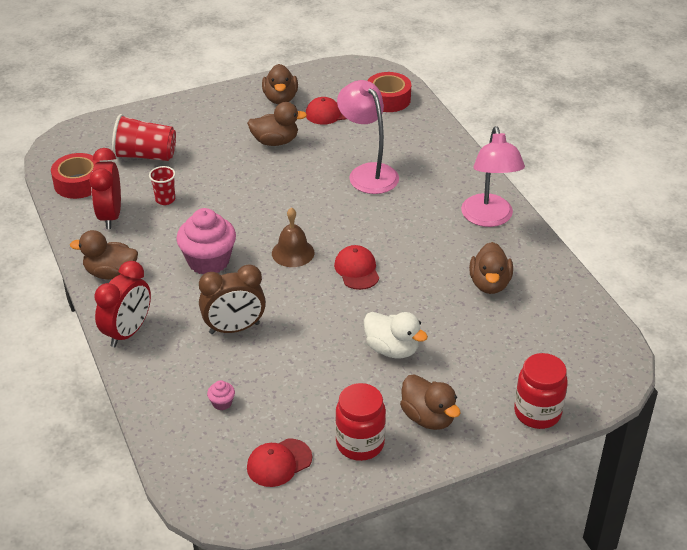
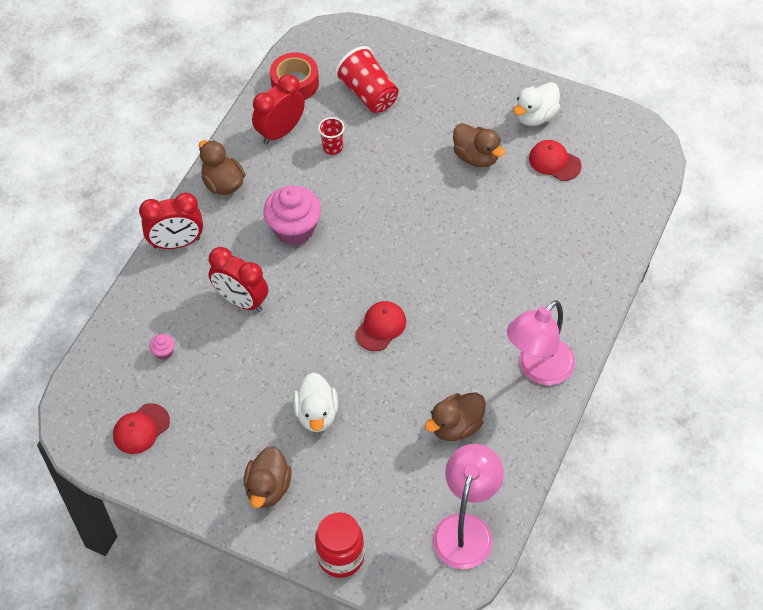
camera: 50 degrees right, 15 degrees up
brown clock [199,264,266,334] -> red clock [209,247,268,312]
red cap [247,438,312,487] -> red cap turned 60 degrees counterclockwise [113,403,170,454]
brown duck [262,64,298,104] -> white duck [513,82,560,126]
brown bell [272,207,315,267] -> none
red jar [335,383,386,461] -> none
pink lamp [337,80,399,194] -> pink lamp moved to [433,444,504,569]
red tape [367,72,411,112] -> none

---

_Exercise instructions:_
Look through the preceding entries for the word "degrees". Report how many lines hold it, and only that number.

_Answer for the task:_
2